Segment Start: Data below

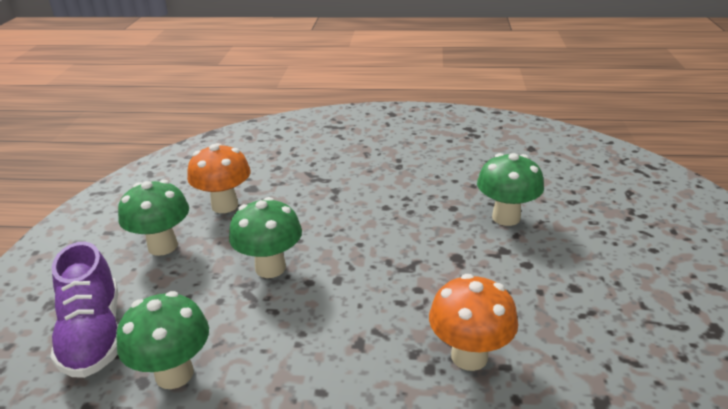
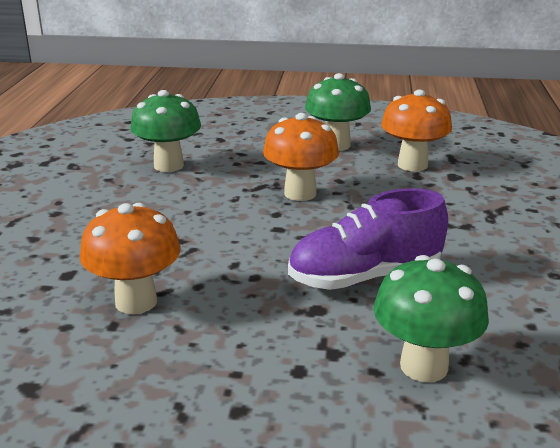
camera: 90 degrees right, 5 degrees down
(94, 335) = (220, 135): purple shoe -> purple shoe (364, 277)
(270, 268) = (300, 193): green mushroom -> orange mushroom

Segment End: Data below

Activity => Copy exactly the lines above, from the one containing "(94, 335) = (220, 135): purple" through the very last line.

Reply to the exercise =>
(94, 335) = (220, 135): purple shoe -> purple shoe (364, 277)
(270, 268) = (300, 193): green mushroom -> orange mushroom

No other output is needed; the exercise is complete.